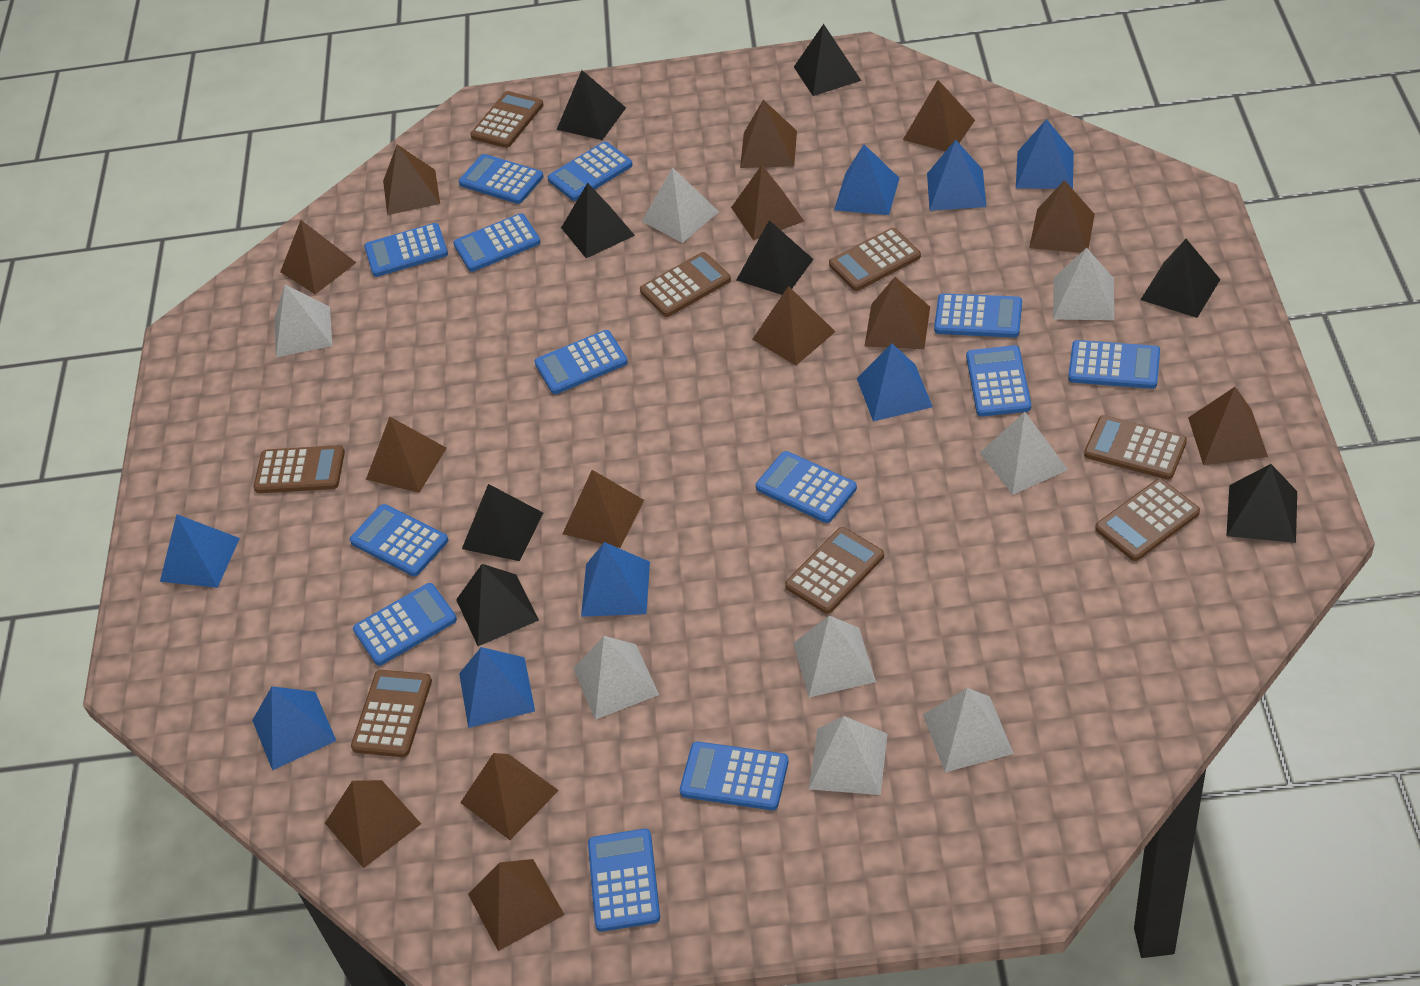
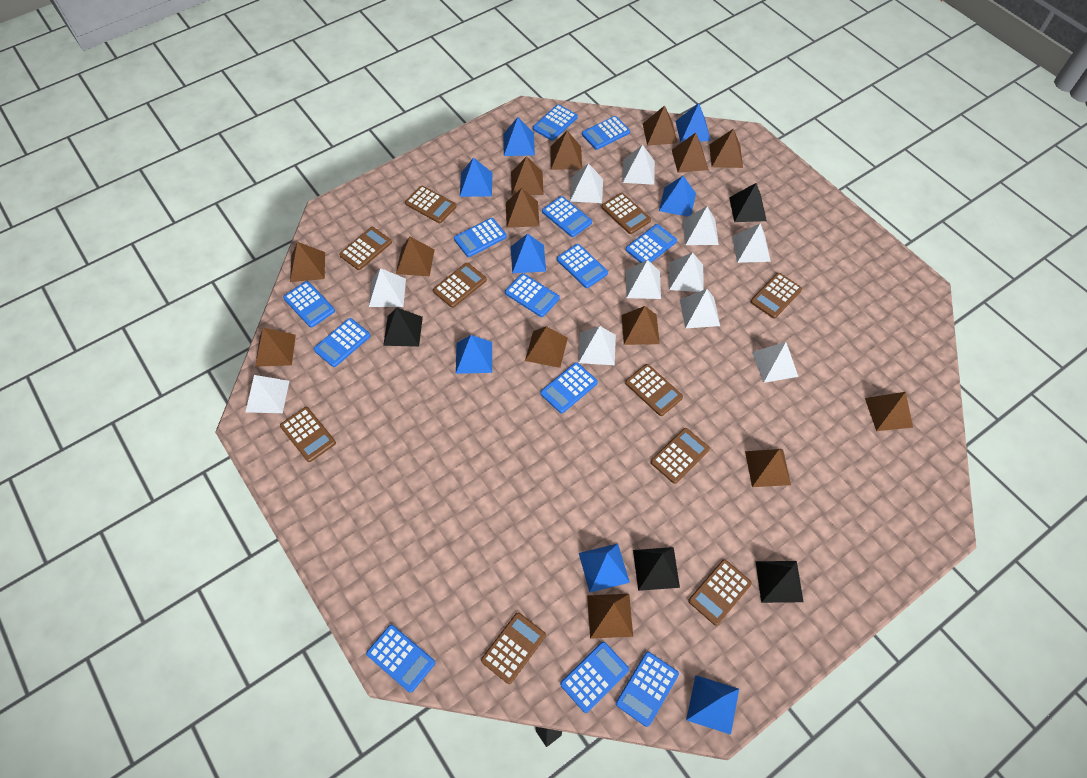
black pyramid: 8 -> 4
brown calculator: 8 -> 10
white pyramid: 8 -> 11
==
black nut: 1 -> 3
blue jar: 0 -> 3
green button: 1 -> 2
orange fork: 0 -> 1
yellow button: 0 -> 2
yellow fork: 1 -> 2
...
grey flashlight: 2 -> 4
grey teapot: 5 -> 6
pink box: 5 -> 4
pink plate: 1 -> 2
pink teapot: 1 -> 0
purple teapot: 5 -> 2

> [Problem description]: Above are the records; copy exactly the lines from the line with "green button: 1 -> 2" through the line with "yellow fork: 1 -> 2", both included.

> [Your response]:
green button: 1 -> 2
orange fork: 0 -> 1
yellow button: 0 -> 2
yellow fork: 1 -> 2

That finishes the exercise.